Top of GIVEN DATA

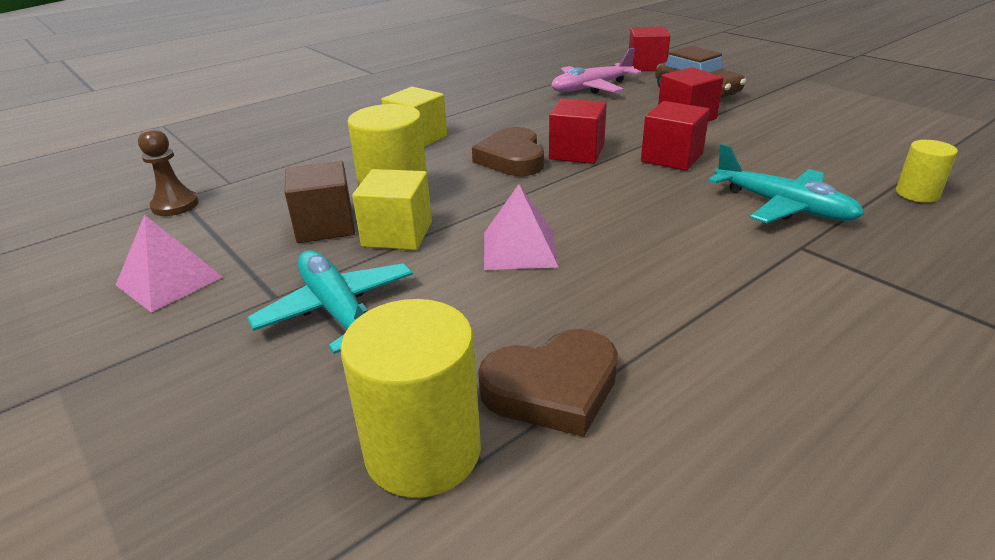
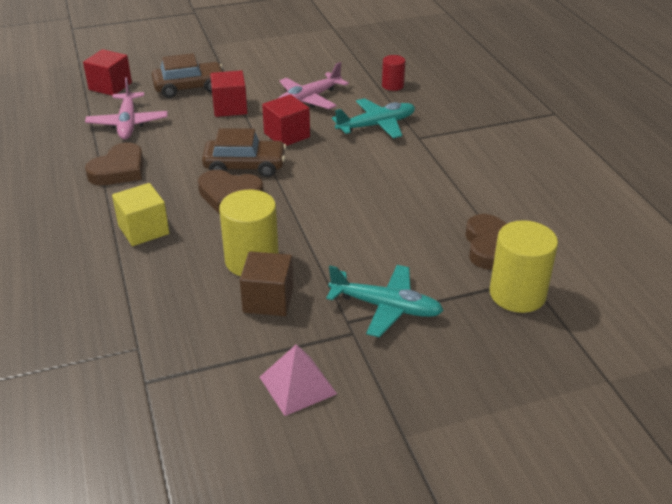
camera: 70 degrees left, 5 degrees up
(175, 205) = (160, 384): brown pawn -> none
(337, 311) = (385, 307): turquoise plane -> turquoise plane turned 150 degrees counterclockwise
(397, 234) = (306, 268): yellow cube -> none
(508, 105) = (119, 170): none -> brown heart
(520, 249) = (360, 224): pink pyramid -> none
(576, 152) = (245, 166): red cube -> brown car
(774, 150) = (308, 99): none -> pink plane
(917, 194) = (392, 85): yellow cylinder -> red cylinder

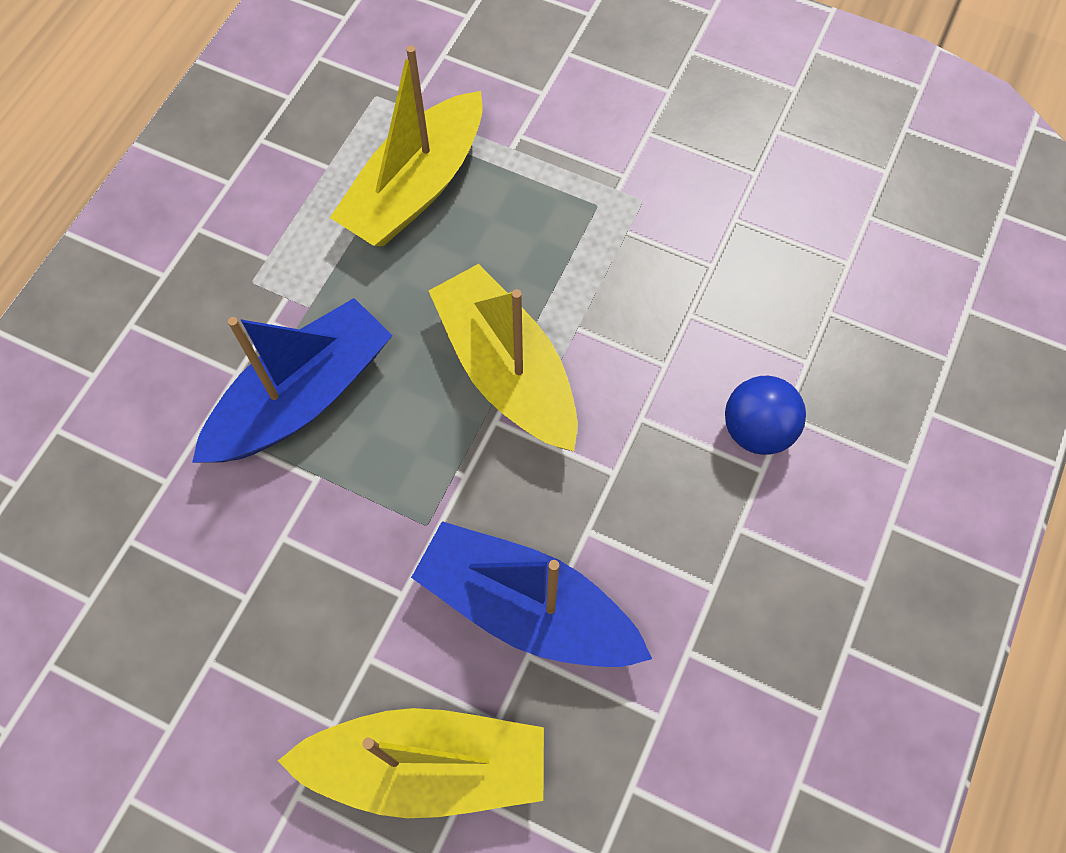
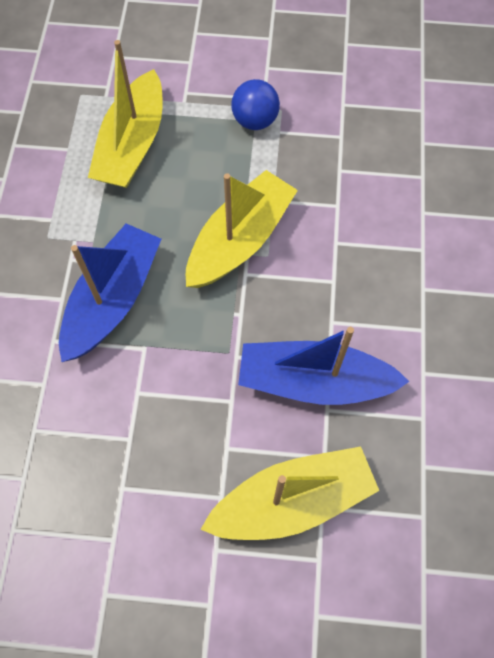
camera: 20 degrees left, 0 degrees up
(507, 370) = (240, 240): yellow boat -> yellow boat turned 90 degrees clockwise
(757, 430) = (409, 226): blue ball -> blue ball (255, 120)

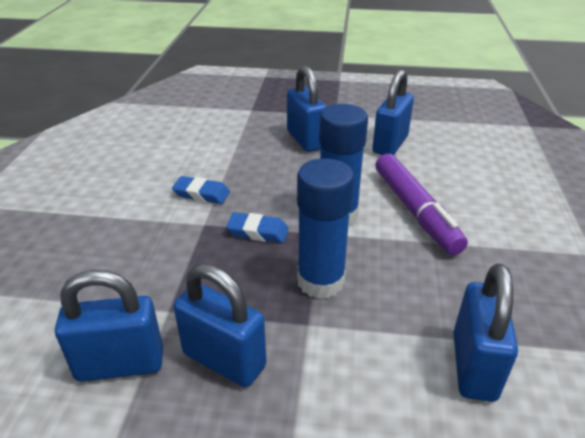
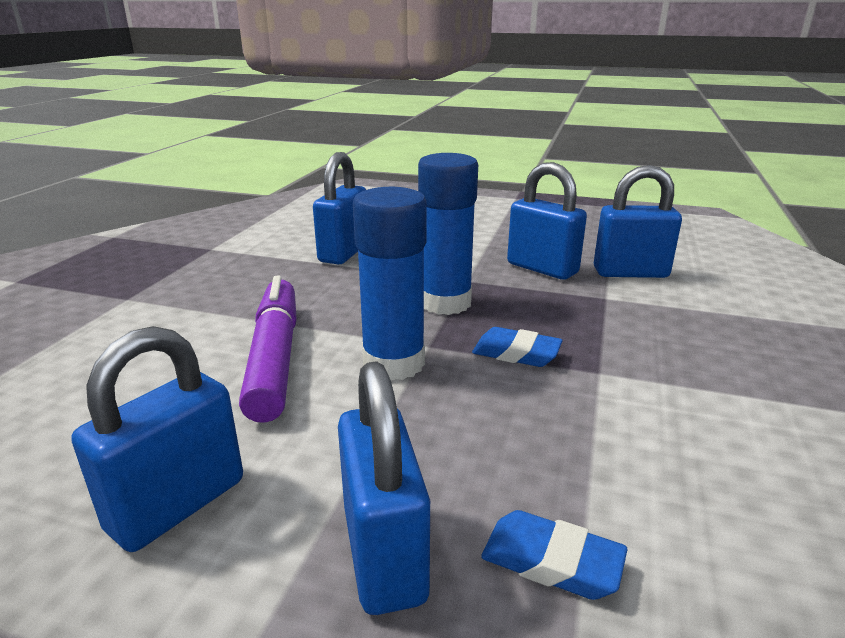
camera: 170 degrees left, 10 degrees down
(201, 194) = (623, 420): blue eraser -> blue eraser (551, 562)

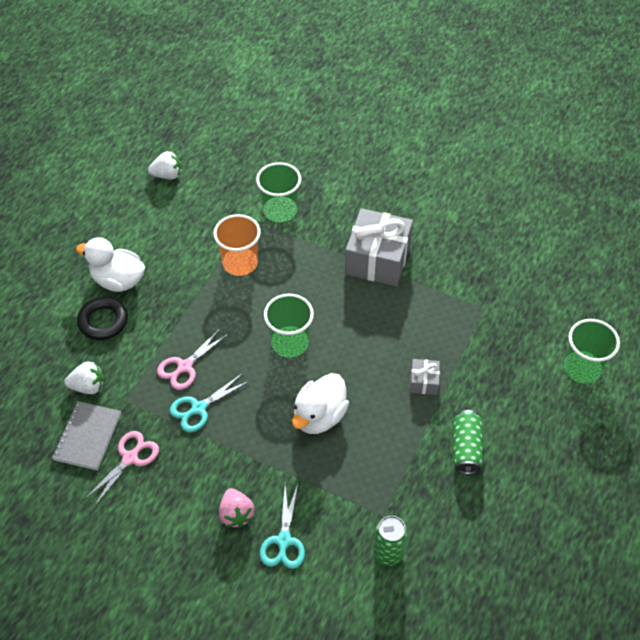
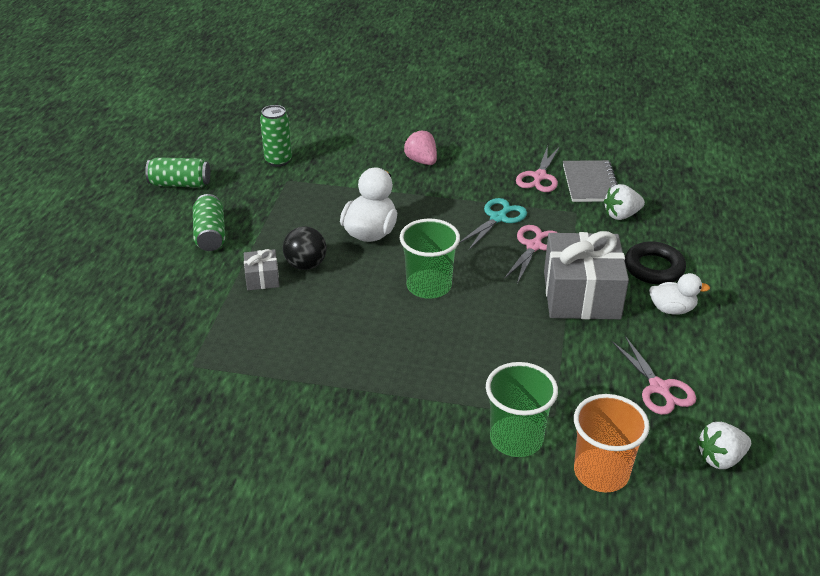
camera: 165 degrees right, 15 degrees down
(118, 280) = (672, 309): white duck -> white duck, size x0.63
(171, 223) = (659, 388): none -> pink scissors
(240, 263) = (534, 357): orange cup -> orange cup (601, 472)
(284, 541) = (372, 153): turquoise scissors -> none
(377, 259) = (348, 398): grey gift -> grey gift (581, 295)
(385, 389) = (306, 265): none -> black ball
(495, 536) = (180, 184): none -> green can
(582, 368) = (67, 323): green cup -> none

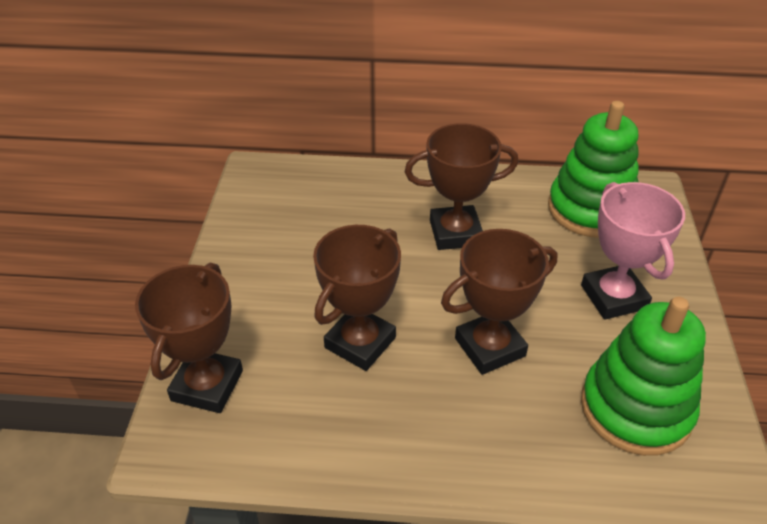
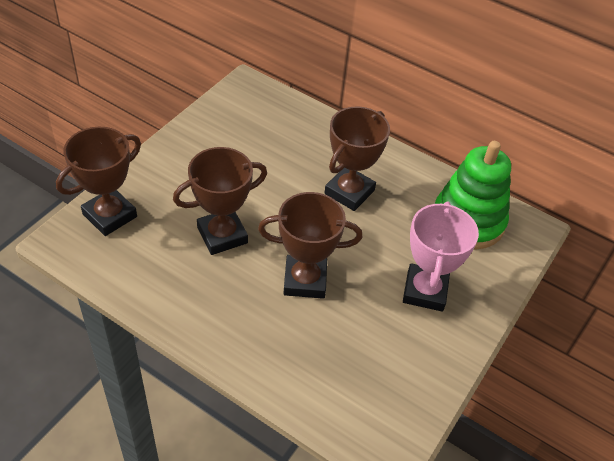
camera: 25 degrees right, 5 degrees up
(455, 233) = (349, 192): brown trophy -> brown trophy turned 75 degrees counterclockwise
(635, 408) = (369, 370): green stacking toy -> none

Bottom of GIVEN DATA

*PROMPT*. The expected answer is the lines from the one that has "(582, 368) = (67, 323): green cup -> none" to the end of the listing, transcribed exactly, with pictures left out and no other line added.

*WRITTEN ANSWER*.
(582, 368) = (67, 323): green cup -> none

camera: 25 degrees right, 5 degrees up
(455, 233) = (349, 192): brown trophy -> brown trophy turned 75 degrees counterclockwise
(635, 408) = (369, 370): green stacking toy -> none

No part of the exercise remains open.